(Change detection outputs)
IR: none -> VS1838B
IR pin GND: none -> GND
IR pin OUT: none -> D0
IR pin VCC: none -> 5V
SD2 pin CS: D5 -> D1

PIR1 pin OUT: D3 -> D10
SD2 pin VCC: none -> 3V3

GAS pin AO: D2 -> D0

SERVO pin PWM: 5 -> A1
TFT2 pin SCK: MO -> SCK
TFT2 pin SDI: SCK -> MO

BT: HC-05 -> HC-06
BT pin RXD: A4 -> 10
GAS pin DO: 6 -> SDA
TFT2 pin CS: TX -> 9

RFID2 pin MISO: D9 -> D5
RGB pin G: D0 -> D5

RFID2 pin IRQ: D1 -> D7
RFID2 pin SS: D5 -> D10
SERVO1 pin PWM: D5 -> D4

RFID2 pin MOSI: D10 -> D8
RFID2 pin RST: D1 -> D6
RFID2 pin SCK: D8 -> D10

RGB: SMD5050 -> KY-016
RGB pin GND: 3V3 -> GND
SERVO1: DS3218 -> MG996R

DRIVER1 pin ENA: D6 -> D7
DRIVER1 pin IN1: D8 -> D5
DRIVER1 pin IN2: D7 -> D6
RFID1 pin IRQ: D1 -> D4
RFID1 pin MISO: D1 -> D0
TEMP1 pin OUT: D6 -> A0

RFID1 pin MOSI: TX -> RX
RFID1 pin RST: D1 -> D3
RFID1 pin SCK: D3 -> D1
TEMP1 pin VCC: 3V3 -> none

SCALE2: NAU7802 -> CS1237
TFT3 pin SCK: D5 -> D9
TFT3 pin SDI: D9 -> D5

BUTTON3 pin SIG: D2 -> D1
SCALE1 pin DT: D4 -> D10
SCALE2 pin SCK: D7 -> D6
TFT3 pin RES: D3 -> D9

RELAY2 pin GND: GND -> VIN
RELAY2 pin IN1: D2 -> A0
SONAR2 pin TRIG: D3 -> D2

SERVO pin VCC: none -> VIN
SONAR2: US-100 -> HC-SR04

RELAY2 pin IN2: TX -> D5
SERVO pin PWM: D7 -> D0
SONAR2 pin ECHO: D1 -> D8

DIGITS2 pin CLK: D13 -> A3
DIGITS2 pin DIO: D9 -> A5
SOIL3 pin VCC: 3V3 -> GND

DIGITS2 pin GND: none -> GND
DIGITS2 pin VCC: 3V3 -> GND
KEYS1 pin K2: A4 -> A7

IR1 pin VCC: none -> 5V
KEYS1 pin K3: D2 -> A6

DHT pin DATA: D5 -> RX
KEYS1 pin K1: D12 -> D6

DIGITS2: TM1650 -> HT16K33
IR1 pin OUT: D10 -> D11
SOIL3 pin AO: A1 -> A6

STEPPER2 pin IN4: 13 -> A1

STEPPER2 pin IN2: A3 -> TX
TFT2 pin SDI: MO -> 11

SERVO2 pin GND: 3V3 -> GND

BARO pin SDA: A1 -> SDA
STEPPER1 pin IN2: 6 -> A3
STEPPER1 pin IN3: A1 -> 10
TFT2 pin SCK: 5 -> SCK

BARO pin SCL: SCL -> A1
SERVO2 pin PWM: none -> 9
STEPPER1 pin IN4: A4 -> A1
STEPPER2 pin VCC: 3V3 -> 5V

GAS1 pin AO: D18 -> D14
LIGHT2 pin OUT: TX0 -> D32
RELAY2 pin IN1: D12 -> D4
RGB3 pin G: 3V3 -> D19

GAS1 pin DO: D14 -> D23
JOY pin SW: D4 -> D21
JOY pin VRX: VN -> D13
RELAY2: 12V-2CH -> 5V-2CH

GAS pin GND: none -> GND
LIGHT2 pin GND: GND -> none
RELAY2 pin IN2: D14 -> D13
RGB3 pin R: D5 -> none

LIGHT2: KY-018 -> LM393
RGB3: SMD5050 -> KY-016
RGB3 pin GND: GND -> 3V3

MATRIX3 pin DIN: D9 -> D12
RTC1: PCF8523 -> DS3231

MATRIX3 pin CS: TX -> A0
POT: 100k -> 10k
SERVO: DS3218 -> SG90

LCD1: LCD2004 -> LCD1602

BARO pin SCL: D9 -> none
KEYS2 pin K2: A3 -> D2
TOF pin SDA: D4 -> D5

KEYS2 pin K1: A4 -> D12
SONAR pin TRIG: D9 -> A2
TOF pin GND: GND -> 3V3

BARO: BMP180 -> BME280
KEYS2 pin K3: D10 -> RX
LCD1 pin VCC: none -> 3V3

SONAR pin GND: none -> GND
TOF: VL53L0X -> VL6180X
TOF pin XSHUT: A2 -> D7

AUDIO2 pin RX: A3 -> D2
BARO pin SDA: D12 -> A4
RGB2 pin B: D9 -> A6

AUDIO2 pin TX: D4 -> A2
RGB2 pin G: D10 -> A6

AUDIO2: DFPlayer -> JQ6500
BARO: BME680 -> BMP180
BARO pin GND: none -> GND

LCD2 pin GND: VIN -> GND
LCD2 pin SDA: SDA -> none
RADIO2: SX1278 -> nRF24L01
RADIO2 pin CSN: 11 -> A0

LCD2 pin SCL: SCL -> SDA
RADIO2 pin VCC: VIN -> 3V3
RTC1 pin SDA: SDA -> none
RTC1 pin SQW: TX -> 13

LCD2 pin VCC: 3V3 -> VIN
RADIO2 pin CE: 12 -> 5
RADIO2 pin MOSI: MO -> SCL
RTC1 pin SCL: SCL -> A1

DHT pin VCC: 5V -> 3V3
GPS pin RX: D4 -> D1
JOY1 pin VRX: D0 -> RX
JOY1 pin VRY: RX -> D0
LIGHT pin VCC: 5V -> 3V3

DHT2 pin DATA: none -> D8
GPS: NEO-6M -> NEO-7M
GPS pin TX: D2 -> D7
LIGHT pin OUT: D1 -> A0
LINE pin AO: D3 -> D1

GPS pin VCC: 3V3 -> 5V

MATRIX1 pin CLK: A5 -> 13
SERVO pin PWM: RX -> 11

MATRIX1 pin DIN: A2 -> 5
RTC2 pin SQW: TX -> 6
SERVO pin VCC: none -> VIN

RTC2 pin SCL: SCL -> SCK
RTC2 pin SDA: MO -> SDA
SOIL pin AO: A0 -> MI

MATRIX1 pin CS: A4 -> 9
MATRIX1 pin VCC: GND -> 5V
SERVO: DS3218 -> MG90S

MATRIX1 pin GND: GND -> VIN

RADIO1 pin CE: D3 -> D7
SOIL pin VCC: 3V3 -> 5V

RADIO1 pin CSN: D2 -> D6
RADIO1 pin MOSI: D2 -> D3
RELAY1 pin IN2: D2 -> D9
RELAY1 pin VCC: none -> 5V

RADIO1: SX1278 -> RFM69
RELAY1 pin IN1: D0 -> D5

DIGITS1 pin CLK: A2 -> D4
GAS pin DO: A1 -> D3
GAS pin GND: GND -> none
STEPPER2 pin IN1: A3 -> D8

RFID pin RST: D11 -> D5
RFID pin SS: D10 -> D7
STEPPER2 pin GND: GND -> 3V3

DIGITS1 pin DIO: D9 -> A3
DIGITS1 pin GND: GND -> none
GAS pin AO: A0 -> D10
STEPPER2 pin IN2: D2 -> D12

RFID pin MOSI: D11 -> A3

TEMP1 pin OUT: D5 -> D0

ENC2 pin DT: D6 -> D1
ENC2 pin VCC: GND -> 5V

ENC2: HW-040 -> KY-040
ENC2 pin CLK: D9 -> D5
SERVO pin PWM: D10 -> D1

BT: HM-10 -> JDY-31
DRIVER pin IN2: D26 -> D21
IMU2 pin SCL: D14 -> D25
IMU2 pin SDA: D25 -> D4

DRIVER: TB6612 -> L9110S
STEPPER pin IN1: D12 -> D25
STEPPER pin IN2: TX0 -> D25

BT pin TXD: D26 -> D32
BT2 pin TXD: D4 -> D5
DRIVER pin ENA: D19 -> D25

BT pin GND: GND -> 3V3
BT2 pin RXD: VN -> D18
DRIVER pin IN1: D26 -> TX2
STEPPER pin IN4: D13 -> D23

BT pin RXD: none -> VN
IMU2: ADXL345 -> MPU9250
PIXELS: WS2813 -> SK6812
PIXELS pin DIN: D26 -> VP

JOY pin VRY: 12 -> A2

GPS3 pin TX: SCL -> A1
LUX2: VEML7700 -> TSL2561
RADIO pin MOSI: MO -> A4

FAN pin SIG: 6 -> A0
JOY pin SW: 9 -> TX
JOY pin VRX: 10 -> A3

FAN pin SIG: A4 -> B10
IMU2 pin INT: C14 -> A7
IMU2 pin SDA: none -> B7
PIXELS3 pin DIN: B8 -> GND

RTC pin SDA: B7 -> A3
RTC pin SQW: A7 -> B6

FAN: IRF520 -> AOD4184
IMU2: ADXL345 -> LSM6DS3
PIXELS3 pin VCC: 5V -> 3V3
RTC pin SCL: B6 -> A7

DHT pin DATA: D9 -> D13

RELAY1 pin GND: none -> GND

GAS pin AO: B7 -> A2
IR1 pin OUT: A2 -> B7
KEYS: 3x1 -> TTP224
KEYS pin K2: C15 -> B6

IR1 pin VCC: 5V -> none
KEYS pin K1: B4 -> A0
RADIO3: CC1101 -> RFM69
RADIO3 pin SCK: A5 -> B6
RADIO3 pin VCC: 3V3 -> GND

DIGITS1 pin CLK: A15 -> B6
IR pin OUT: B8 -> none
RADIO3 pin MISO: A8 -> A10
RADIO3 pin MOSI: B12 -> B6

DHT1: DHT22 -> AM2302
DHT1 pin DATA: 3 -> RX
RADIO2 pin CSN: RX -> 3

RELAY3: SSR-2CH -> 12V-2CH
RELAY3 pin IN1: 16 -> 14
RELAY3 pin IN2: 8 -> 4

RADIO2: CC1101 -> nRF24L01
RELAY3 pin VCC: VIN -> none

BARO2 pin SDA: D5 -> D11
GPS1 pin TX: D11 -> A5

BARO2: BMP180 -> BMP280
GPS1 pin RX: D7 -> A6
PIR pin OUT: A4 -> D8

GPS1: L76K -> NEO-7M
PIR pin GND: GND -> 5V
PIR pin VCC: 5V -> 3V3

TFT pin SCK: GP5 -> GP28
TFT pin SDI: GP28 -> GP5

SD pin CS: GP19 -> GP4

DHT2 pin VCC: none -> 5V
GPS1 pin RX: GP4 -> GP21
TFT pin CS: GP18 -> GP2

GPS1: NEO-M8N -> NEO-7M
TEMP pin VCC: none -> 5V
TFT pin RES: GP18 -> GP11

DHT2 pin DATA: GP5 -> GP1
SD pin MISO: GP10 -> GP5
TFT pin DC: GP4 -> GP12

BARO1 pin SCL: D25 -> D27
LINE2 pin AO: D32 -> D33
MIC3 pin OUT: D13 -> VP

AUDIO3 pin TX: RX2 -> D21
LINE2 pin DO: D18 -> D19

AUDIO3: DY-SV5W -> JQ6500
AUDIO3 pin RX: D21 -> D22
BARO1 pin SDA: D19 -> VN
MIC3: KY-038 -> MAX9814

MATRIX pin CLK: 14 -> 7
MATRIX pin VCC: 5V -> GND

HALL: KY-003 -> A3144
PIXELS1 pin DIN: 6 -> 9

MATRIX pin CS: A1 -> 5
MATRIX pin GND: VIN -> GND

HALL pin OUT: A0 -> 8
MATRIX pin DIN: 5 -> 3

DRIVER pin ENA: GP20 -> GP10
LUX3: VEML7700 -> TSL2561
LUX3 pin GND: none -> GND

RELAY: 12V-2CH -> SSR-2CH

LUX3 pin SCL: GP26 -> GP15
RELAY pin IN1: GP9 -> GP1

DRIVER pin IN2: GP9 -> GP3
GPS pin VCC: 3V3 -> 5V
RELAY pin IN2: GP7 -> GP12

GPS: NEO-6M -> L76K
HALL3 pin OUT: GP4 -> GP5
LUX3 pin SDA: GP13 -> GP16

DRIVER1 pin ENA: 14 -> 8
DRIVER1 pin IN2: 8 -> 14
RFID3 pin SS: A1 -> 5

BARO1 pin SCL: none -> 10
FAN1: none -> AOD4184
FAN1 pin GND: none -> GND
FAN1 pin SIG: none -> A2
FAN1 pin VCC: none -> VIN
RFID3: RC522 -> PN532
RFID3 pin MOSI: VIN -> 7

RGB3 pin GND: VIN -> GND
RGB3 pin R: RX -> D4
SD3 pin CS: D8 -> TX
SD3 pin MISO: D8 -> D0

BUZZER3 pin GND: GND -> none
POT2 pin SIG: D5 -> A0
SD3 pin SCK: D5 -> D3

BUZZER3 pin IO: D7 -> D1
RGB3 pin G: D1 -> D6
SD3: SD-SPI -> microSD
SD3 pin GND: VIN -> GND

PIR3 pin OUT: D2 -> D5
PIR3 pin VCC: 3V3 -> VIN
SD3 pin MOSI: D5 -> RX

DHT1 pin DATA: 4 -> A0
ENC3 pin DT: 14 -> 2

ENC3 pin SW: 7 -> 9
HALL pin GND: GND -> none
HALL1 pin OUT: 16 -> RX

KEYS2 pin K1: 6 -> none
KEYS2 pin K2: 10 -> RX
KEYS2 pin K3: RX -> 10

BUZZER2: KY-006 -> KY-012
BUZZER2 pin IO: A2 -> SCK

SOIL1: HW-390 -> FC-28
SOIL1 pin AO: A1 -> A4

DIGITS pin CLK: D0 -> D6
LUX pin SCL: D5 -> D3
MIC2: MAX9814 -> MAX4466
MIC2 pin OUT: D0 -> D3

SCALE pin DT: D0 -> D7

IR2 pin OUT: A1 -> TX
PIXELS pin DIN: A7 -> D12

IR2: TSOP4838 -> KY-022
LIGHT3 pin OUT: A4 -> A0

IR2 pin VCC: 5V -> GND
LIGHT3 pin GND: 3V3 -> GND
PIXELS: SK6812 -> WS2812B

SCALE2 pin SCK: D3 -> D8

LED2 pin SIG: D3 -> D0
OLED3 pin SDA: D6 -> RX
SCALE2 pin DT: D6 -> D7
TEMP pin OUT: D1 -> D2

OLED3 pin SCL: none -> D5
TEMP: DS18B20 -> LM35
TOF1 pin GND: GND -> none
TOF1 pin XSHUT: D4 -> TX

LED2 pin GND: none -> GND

* Required work: Reproduce the lines of the entries above from the one with "BARO pin SCL: SCL -> A1" to the one with "BARO pin GND: none -> GND", both included, exactly and without any other line.

* Answer section:
BARO pin SCL: SCL -> A1
SERVO2 pin PWM: none -> 9
STEPPER1 pin IN4: A4 -> A1
STEPPER2 pin VCC: 3V3 -> 5V

GAS1 pin AO: D18 -> D14
LIGHT2 pin OUT: TX0 -> D32
RELAY2 pin IN1: D12 -> D4
RGB3 pin G: 3V3 -> D19

GAS1 pin DO: D14 -> D23
JOY pin SW: D4 -> D21
JOY pin VRX: VN -> D13
RELAY2: 12V-2CH -> 5V-2CH

GAS pin GND: none -> GND
LIGHT2 pin GND: GND -> none
RELAY2 pin IN2: D14 -> D13
RGB3 pin R: D5 -> none

LIGHT2: KY-018 -> LM393
RGB3: SMD5050 -> KY-016
RGB3 pin GND: GND -> 3V3

MATRIX3 pin DIN: D9 -> D12
RTC1: PCF8523 -> DS3231

MATRIX3 pin CS: TX -> A0
POT: 100k -> 10k
SERVO: DS3218 -> SG90

LCD1: LCD2004 -> LCD1602

BARO pin SCL: D9 -> none
KEYS2 pin K2: A3 -> D2
TOF pin SDA: D4 -> D5

KEYS2 pin K1: A4 -> D12
SONAR pin TRIG: D9 -> A2
TOF pin GND: GND -> 3V3

BARO: BMP180 -> BME280
KEYS2 pin K3: D10 -> RX
LCD1 pin VCC: none -> 3V3

SONAR pin GND: none -> GND
TOF: VL53L0X -> VL6180X
TOF pin XSHUT: A2 -> D7

AUDIO2 pin RX: A3 -> D2
BARO pin SDA: D12 -> A4
RGB2 pin B: D9 -> A6

AUDIO2 pin TX: D4 -> A2
RGB2 pin G: D10 -> A6

AUDIO2: DFPlayer -> JQ6500
BARO: BME680 -> BMP180
BARO pin GND: none -> GND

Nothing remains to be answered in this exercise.